* _TASK_
An exact transcription of all the entries is needed; pictures stay out.

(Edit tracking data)

+++

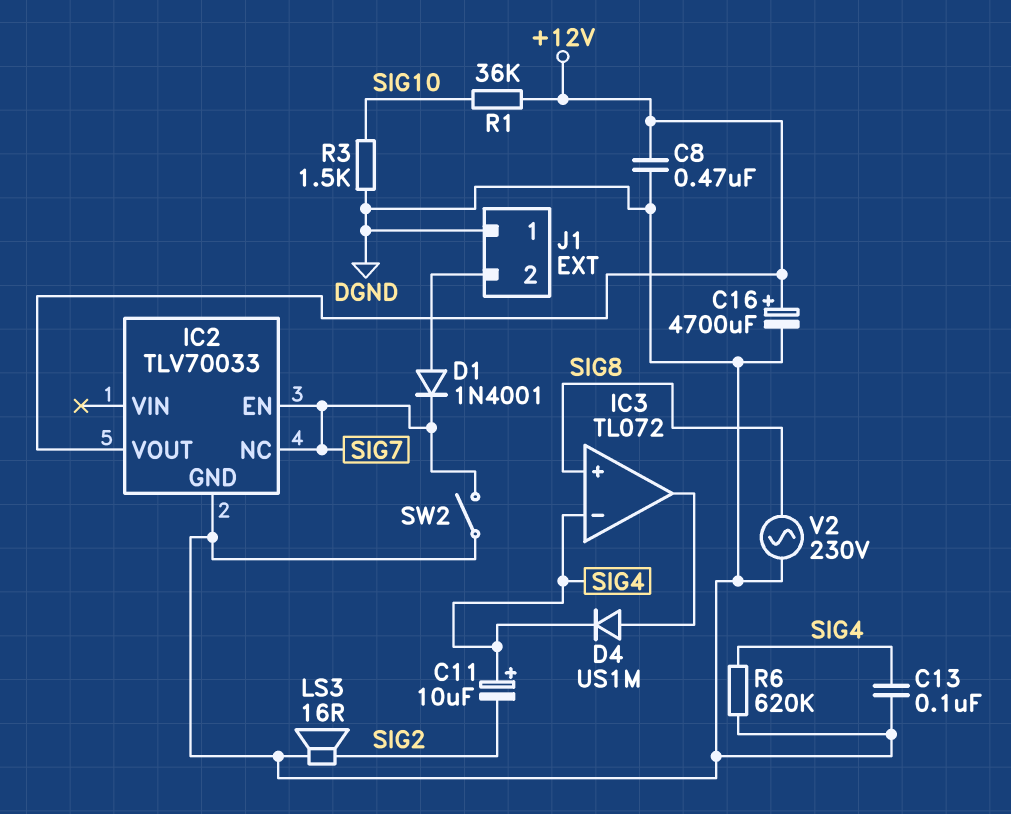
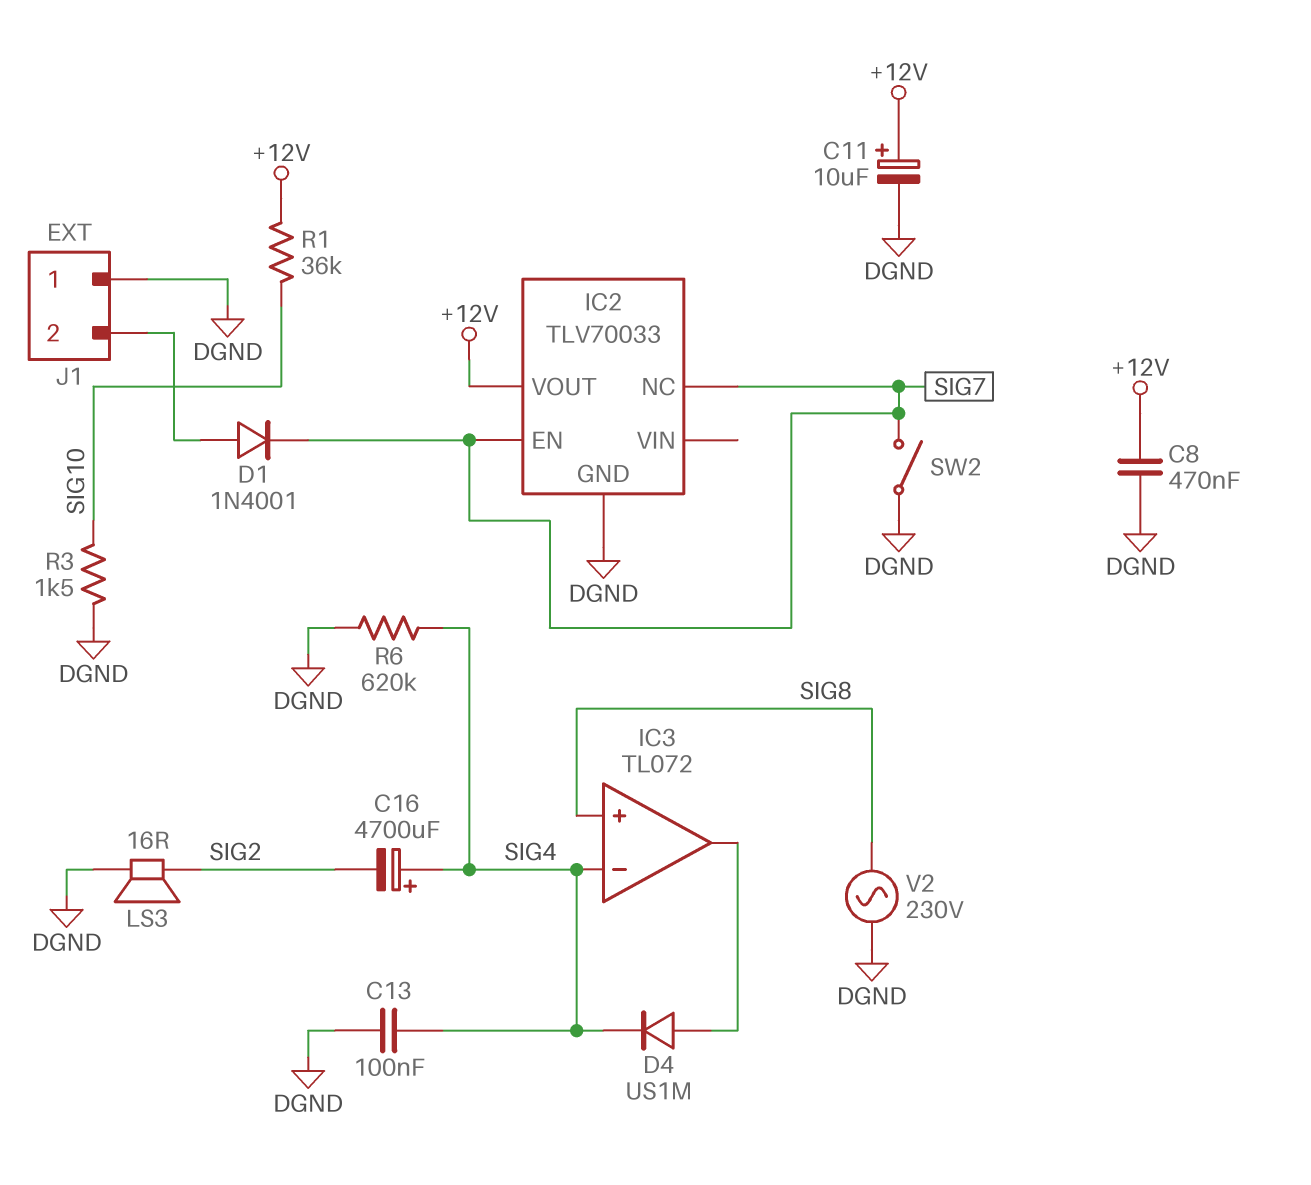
C11: 10uF (plus SIG4, minus SIG2) -> 10uF (plus +12V, minus DGND)
C16: 4700uF (plus +12V, minus DGND) -> 4700uF (plus SIG4, minus SIG2)

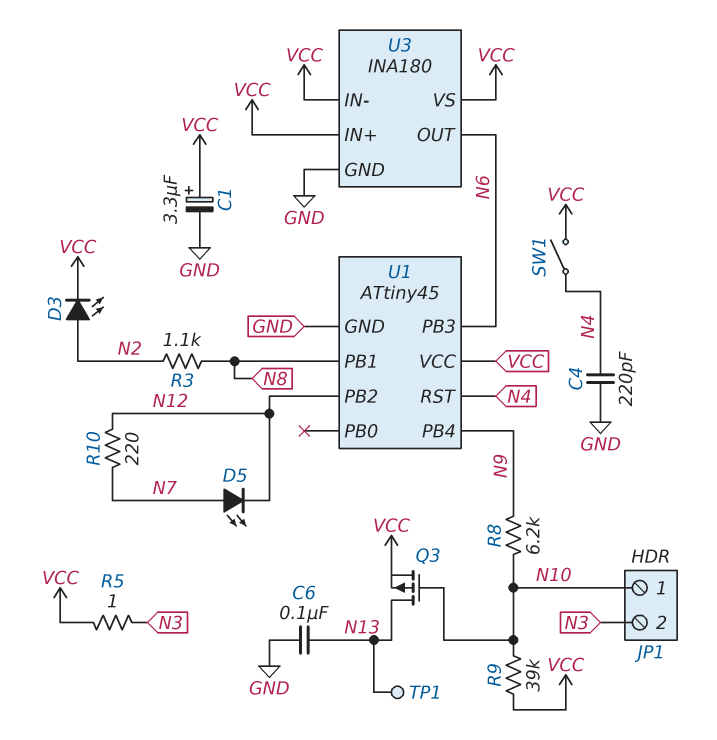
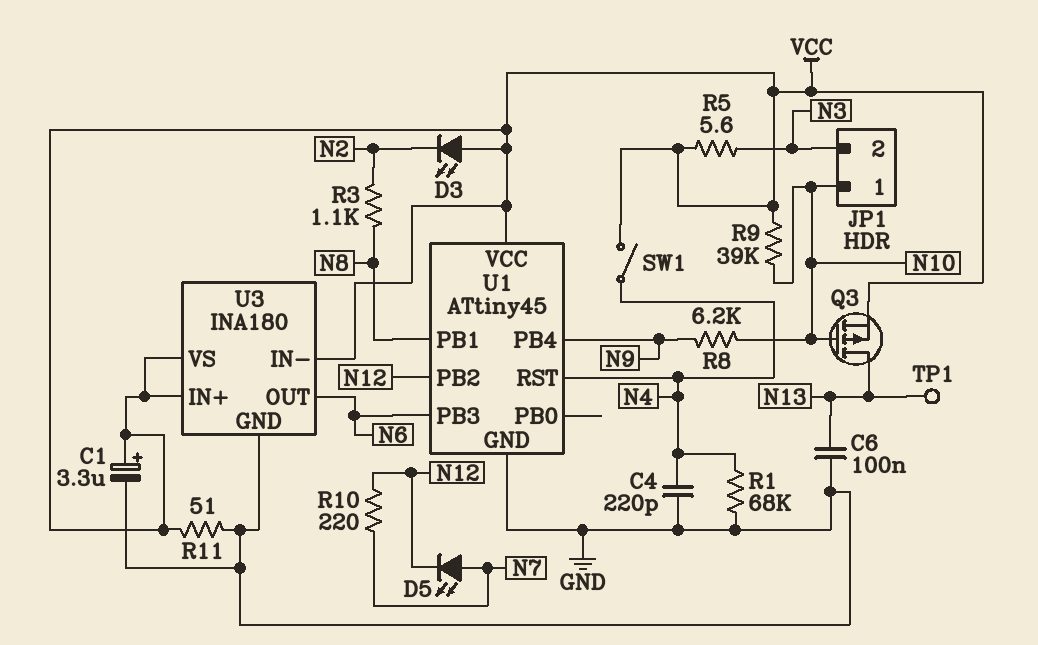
D3: LED (A N2, K VCC) -> LED (A VCC, K N2)
R1: none -> 68k (GND, N4)
R5: 1 (N3, VCC) -> 5.6 (N3, VCC)
R11: none -> 51 (GND, VCC)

+++

* _YOUR SOLUTION_
C11: 10uF (plus SIG4, minus SIG2) -> 10uF (plus +12V, minus DGND)
C16: 4700uF (plus +12V, minus DGND) -> 4700uF (plus SIG4, minus SIG2)

D3: LED (A N2, K VCC) -> LED (A VCC, K N2)
R1: none -> 68k (GND, N4)
R5: 1 (N3, VCC) -> 5.6 (N3, VCC)
R11: none -> 51 (GND, VCC)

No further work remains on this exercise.